— Problem to solve —
Please print exactly the line containing "(659, 265) = (516, 291): black" and every line after it to the end of the records below, and nothing more.

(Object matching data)
##########

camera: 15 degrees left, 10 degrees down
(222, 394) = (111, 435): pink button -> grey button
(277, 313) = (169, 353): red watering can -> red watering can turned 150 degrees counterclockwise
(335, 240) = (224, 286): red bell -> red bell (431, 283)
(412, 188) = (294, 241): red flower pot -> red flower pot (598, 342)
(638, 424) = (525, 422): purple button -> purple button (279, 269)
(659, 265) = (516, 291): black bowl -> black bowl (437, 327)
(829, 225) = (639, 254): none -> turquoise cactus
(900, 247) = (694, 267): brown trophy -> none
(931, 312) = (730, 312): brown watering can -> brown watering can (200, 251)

##########

— Exercise response —
(659, 265) = (516, 291): black bowl -> black bowl (437, 327)
(829, 225) = (639, 254): none -> turquoise cactus
(900, 247) = (694, 267): brown trophy -> none
(931, 312) = (730, 312): brown watering can -> brown watering can (200, 251)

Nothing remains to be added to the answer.